# Work instructions
From the data below, copy each line that includes the word "pink".

┌─ Material shown

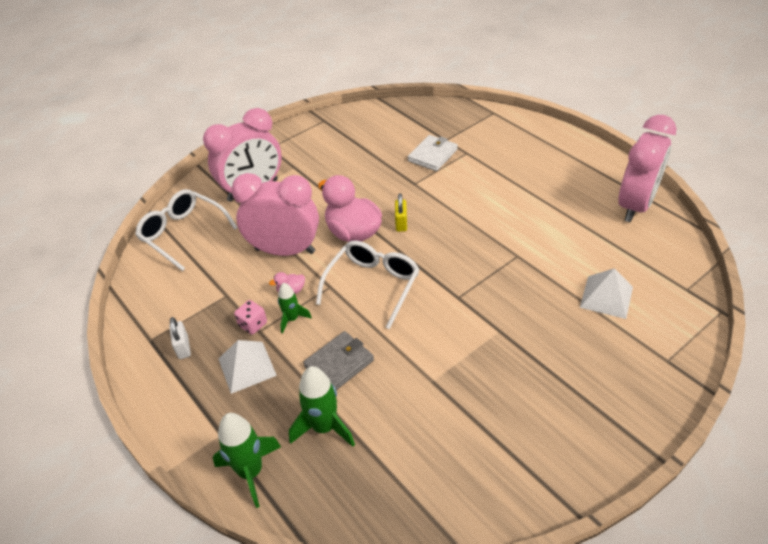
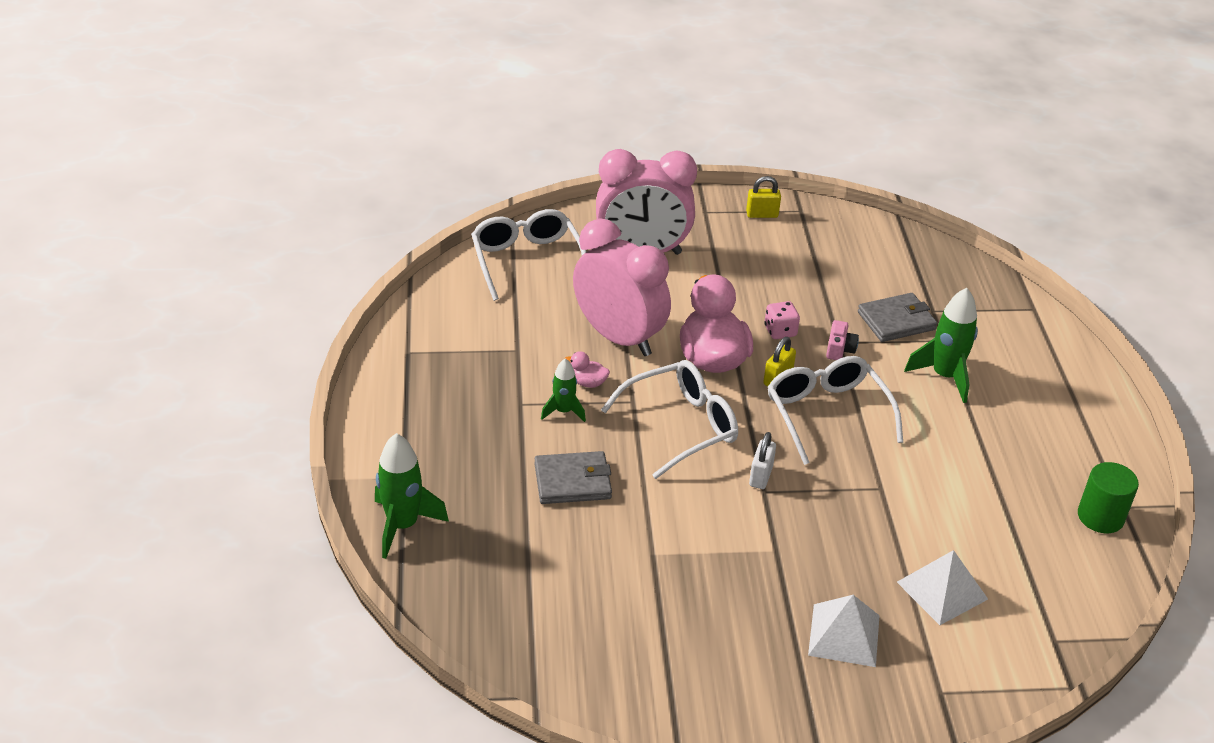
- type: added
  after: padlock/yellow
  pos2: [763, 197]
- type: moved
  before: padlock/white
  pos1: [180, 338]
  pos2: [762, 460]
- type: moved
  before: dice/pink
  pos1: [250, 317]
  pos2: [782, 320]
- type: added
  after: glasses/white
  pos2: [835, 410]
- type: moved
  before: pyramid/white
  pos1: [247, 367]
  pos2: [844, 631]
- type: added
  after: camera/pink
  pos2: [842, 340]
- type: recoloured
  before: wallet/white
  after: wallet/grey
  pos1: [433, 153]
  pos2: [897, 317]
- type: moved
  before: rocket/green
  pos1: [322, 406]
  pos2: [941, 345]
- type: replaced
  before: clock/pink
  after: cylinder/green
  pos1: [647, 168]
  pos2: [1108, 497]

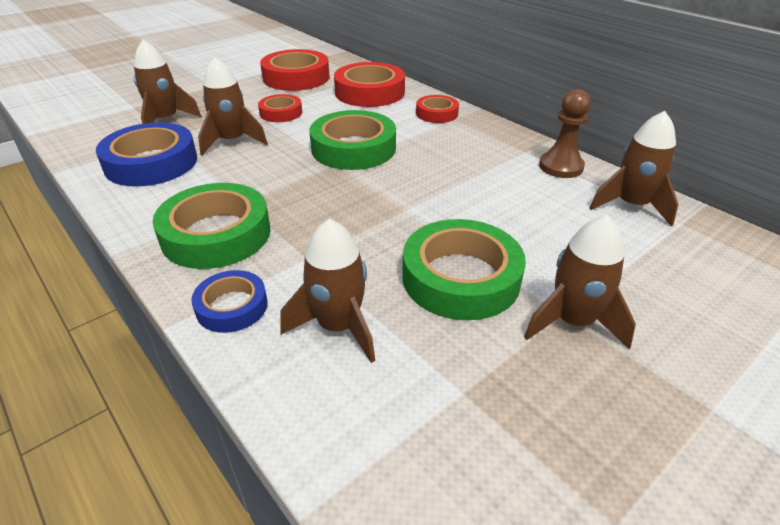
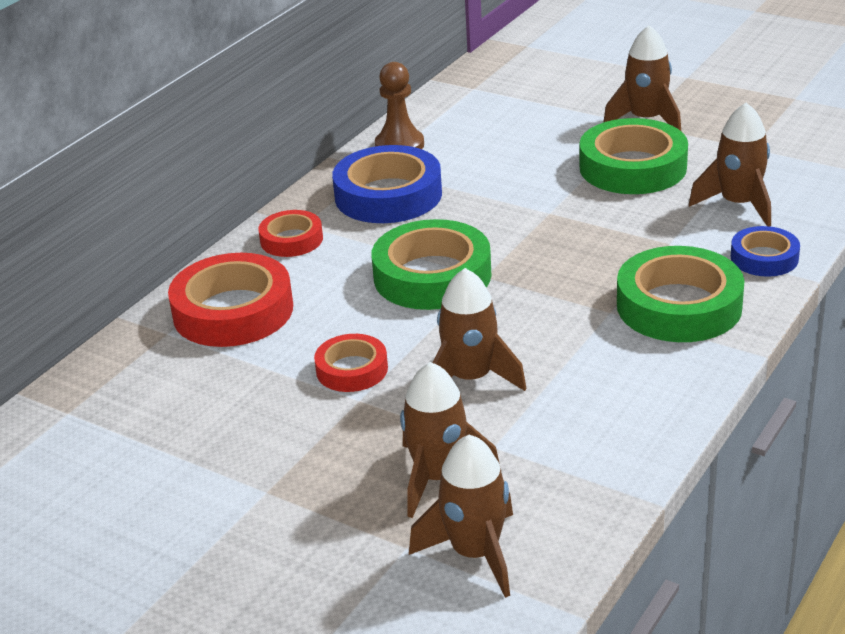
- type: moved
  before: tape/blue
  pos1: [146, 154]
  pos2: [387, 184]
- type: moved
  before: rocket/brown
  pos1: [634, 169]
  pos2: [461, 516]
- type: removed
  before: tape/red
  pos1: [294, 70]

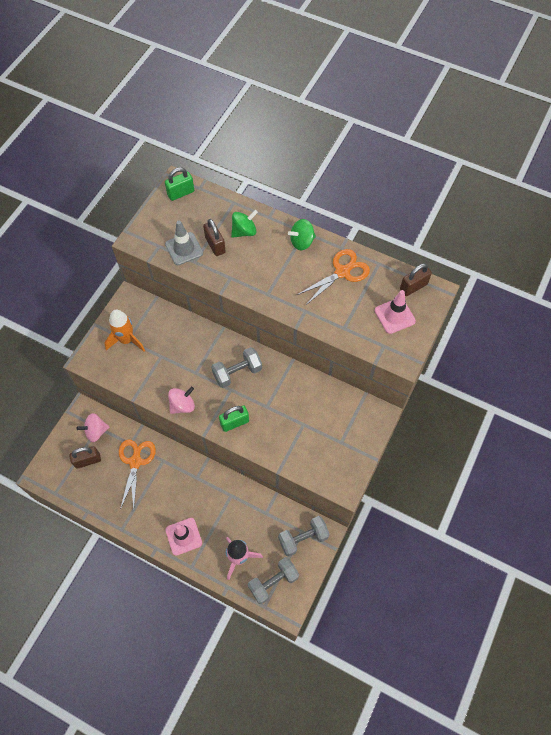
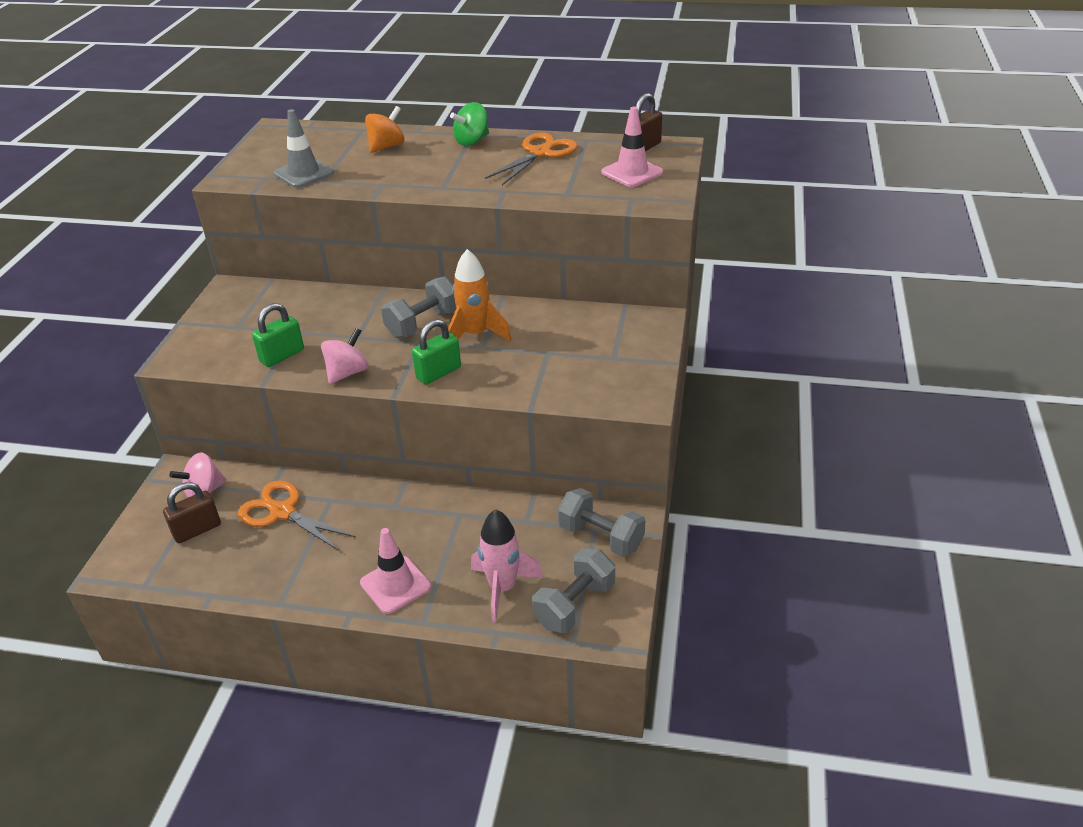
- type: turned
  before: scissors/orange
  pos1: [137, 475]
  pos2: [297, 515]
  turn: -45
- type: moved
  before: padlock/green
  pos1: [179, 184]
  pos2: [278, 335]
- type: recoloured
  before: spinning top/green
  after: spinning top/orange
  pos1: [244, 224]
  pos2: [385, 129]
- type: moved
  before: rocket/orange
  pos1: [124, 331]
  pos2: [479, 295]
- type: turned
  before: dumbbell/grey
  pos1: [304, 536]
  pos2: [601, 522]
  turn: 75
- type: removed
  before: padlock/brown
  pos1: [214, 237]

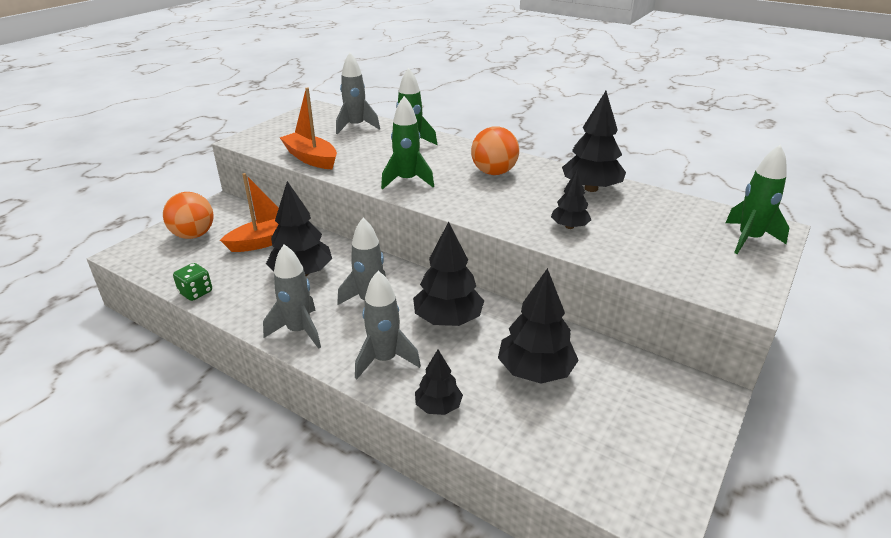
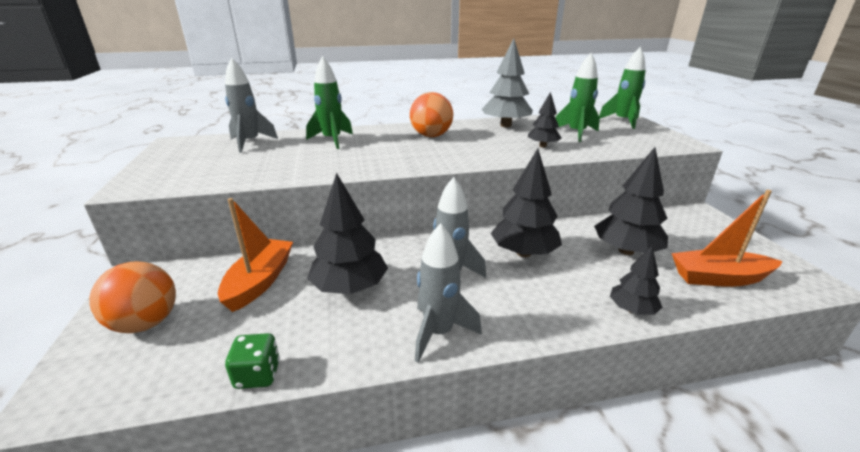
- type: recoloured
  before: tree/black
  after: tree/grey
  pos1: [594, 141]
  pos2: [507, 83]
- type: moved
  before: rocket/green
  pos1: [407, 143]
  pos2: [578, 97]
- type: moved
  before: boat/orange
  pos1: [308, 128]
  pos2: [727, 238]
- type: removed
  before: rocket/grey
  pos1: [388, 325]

└─

# Result
  before: dice/pink
  after: camera/pink
  before: clock/pink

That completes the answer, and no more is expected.